The line with "black capsule: 0 -> 2", the line with "pink hourglass: 2 -> 0", and all lines between them in the material below: return these exactly, and no others.

··· DATA UNDER STUDY ···

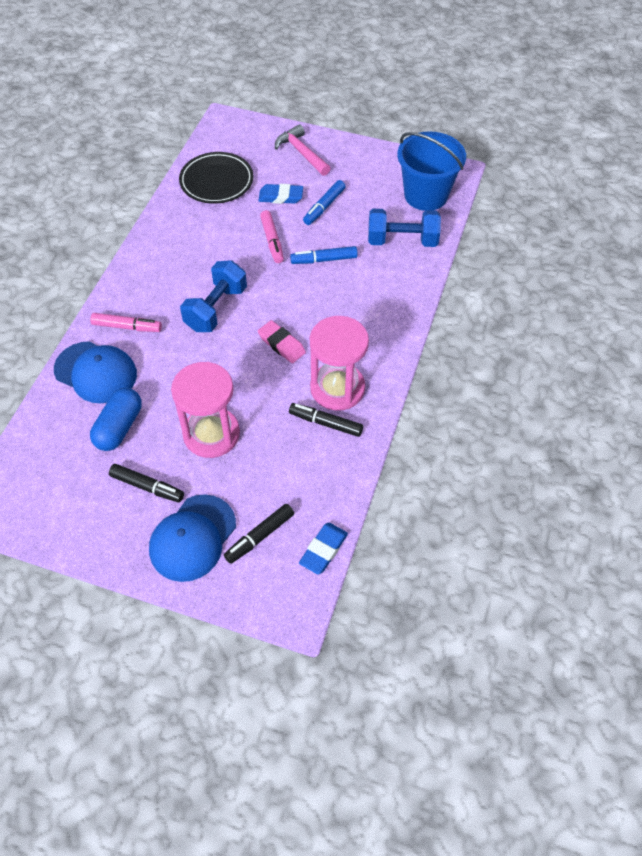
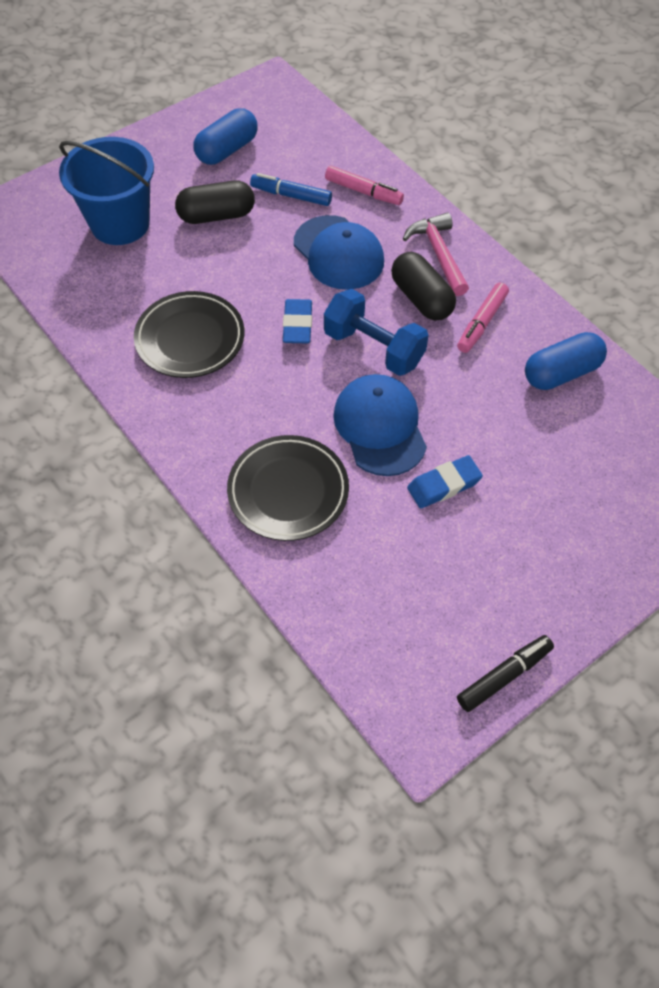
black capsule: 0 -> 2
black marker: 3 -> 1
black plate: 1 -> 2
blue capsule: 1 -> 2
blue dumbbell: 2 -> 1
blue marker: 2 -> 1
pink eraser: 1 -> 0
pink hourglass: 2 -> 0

···
··· DATA UNDER STUDY ···

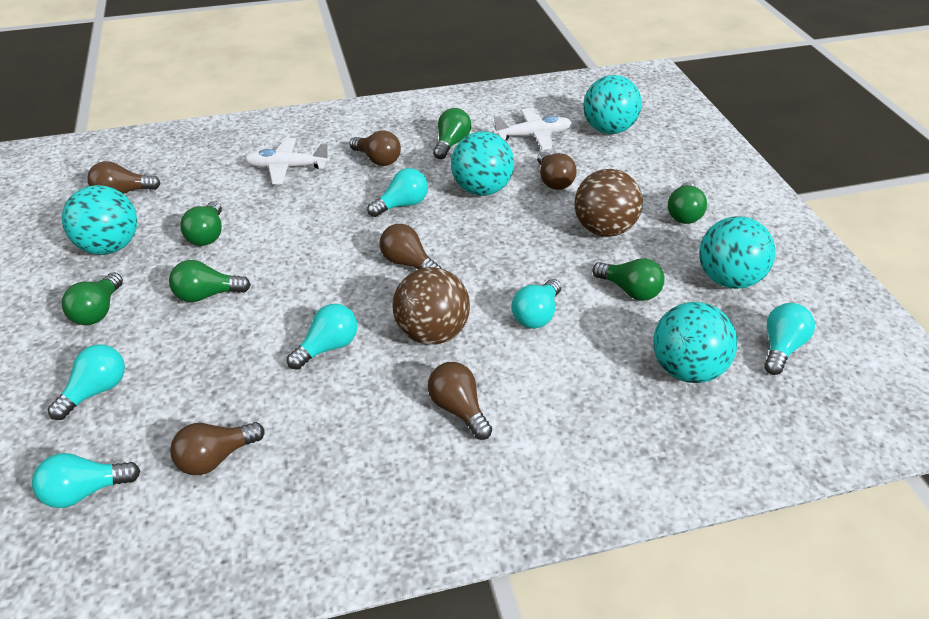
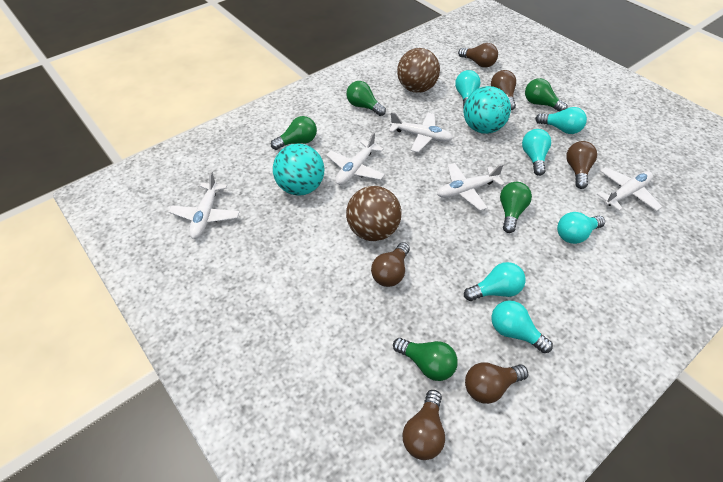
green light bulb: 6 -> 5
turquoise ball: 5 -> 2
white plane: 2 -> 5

···

* ANSWER FOR THE TASK:
black capsule: 0 -> 2
black marker: 3 -> 1
black plate: 1 -> 2
blue capsule: 1 -> 2
blue dumbbell: 2 -> 1
blue marker: 2 -> 1
pink eraser: 1 -> 0
pink hourglass: 2 -> 0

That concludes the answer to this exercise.